PROMPT - Reproduction of part of the material below, pictures omitted: copy exactly, and only, the lines starting with the one with "gray arrow: (332, 254)" and going on through the one with "red circle: (358, 197) -> (672, 353), moved".

INPUT -
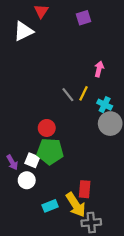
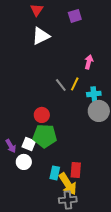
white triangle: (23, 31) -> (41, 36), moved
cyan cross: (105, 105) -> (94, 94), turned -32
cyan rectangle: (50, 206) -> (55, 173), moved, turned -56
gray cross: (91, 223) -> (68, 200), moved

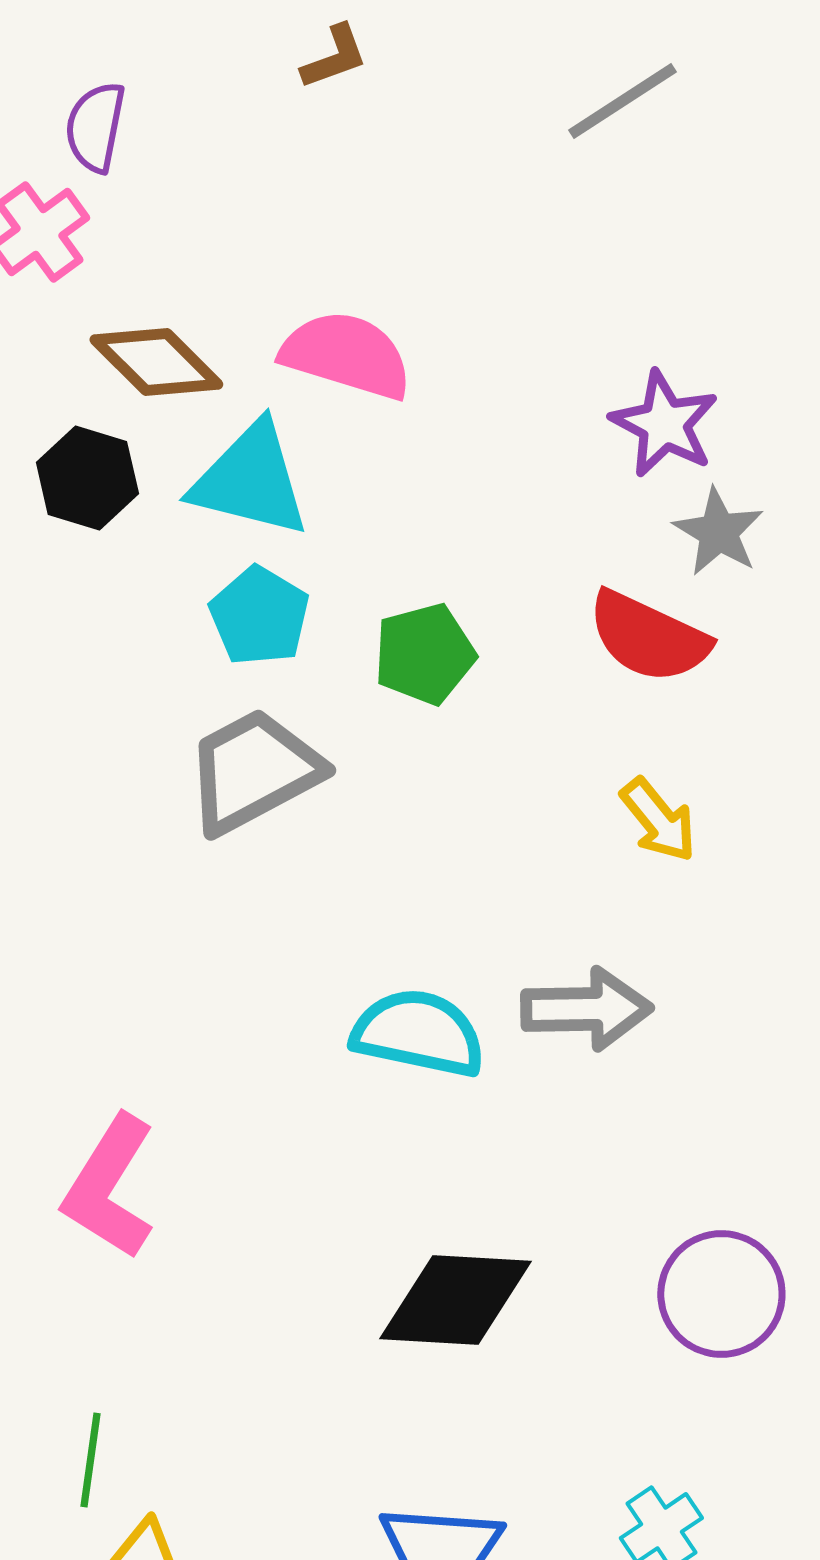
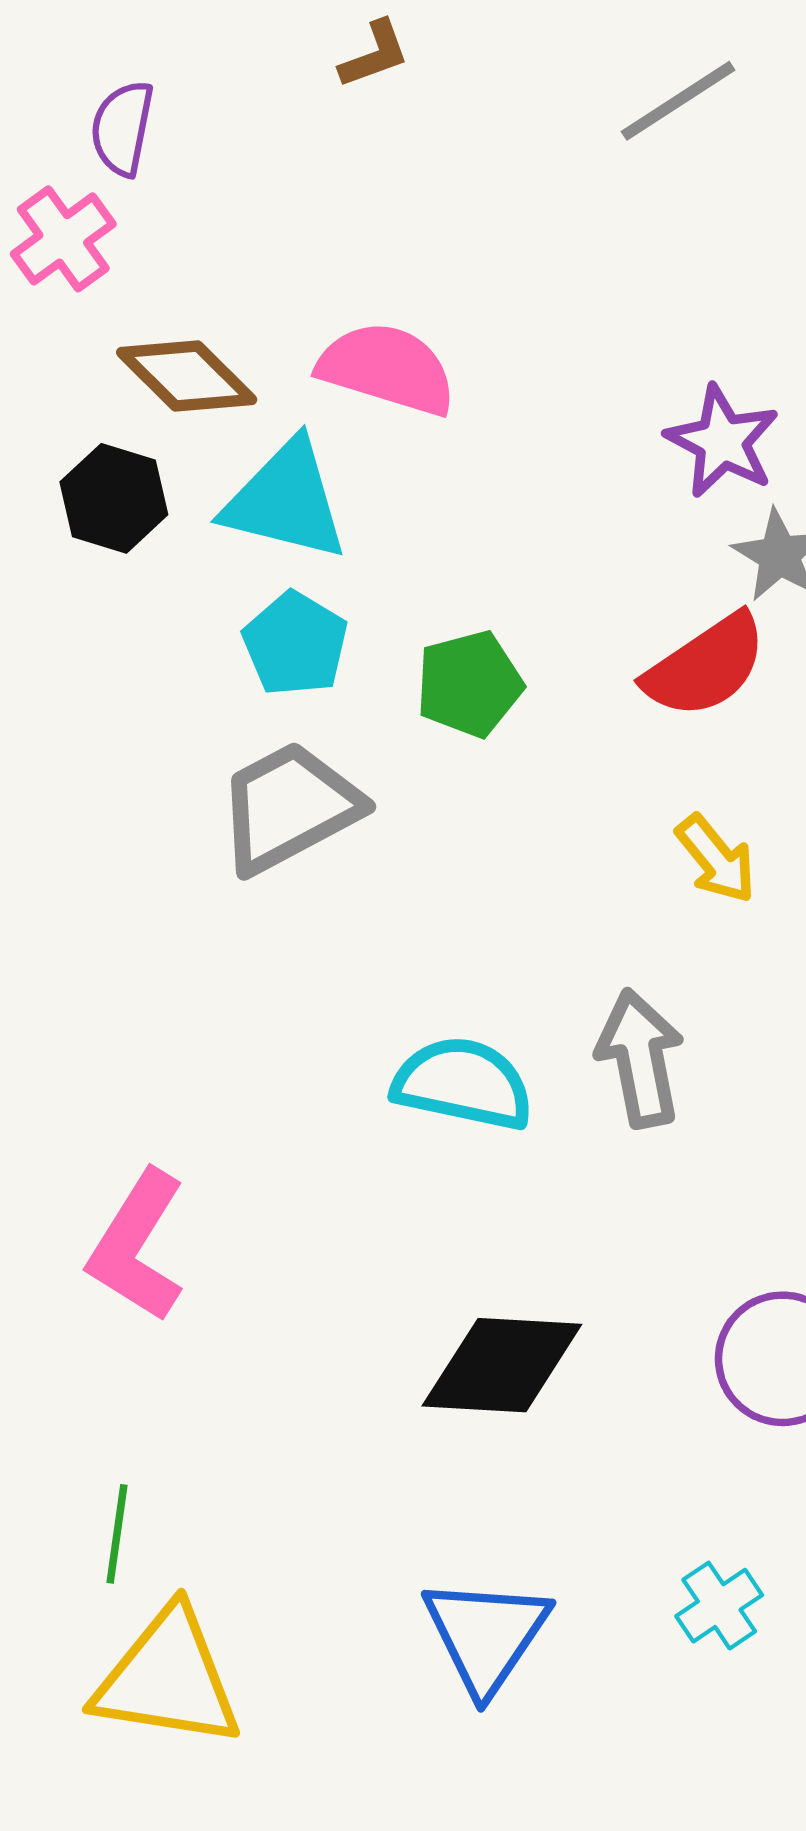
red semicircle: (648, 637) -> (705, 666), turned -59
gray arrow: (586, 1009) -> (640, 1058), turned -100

...

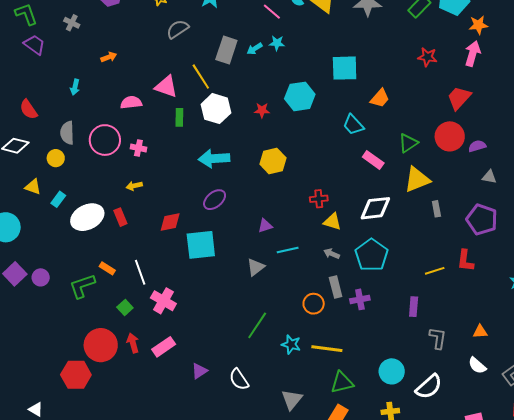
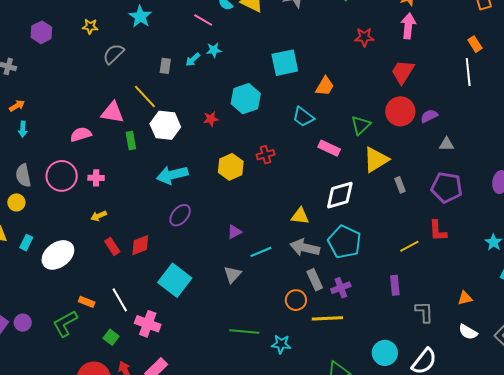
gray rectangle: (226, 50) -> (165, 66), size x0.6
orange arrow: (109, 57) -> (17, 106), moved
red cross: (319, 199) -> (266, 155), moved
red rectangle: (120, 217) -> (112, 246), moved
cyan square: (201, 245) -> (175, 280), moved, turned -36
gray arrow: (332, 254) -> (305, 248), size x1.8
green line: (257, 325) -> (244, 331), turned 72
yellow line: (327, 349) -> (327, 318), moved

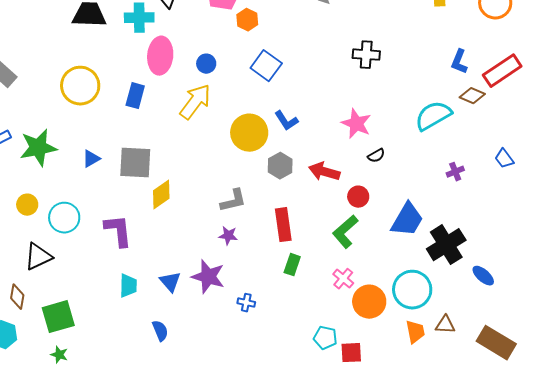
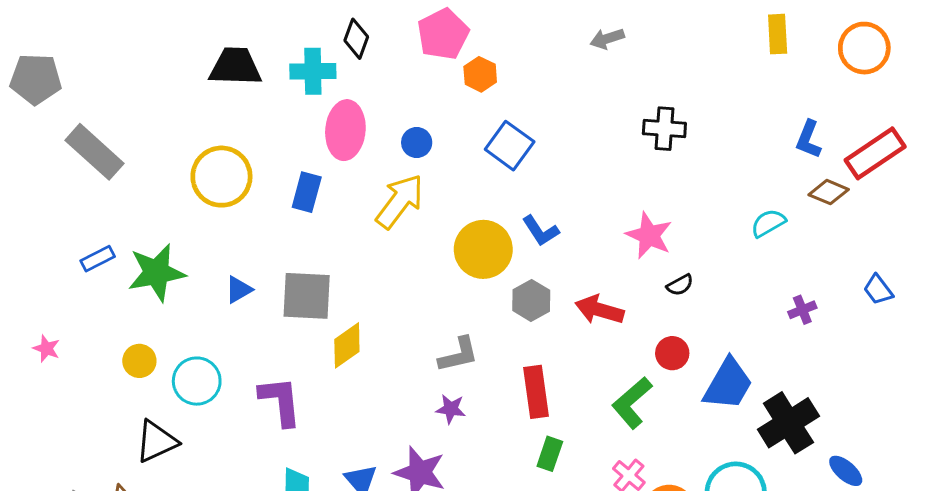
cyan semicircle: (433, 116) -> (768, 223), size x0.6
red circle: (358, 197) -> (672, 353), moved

* * *

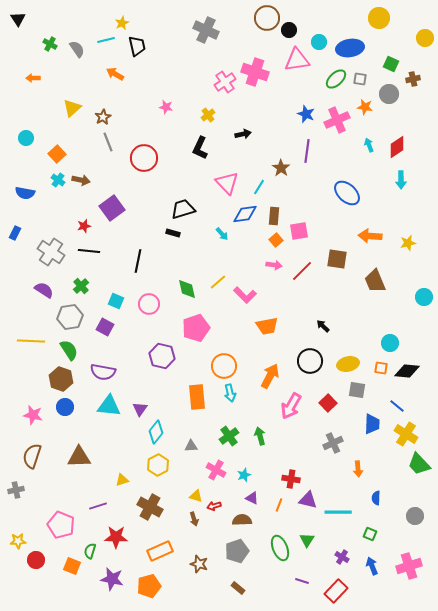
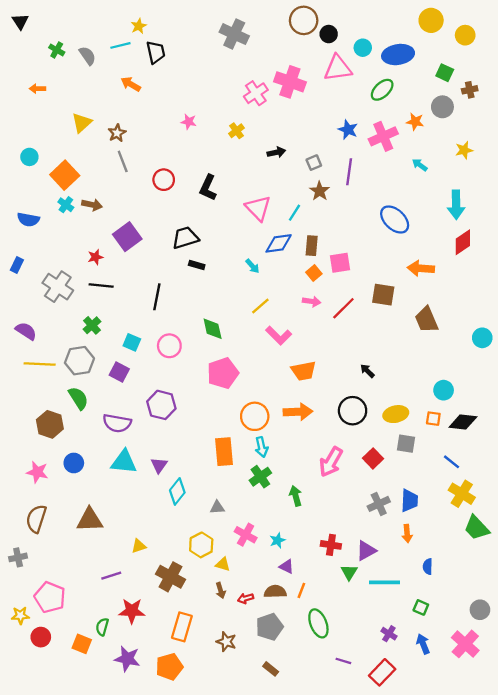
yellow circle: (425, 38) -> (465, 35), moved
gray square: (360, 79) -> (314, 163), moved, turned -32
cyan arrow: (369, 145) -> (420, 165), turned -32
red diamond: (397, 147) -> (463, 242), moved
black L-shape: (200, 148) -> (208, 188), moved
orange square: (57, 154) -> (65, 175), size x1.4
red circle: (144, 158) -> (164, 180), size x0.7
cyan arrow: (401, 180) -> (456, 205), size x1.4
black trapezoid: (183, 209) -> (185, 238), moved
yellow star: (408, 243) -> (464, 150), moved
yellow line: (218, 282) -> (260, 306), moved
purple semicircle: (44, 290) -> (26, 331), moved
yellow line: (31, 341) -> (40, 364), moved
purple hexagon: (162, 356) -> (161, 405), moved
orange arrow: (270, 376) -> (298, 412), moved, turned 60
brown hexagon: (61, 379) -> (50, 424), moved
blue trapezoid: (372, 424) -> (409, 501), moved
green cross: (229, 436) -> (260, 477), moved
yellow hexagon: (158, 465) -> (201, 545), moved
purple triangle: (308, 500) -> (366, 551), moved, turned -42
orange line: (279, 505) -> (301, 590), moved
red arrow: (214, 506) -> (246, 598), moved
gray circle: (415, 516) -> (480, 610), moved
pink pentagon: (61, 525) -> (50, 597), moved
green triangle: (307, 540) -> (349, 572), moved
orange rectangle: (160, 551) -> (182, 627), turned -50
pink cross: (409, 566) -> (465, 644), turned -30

RESPONSE -
gray arrow: (332, 254) -> (305, 248), size x1.8
green line: (257, 325) -> (244, 331), turned 72
yellow line: (327, 349) -> (327, 318), moved

cyan semicircle: (433, 116) -> (768, 223), size x0.6
red circle: (358, 197) -> (672, 353), moved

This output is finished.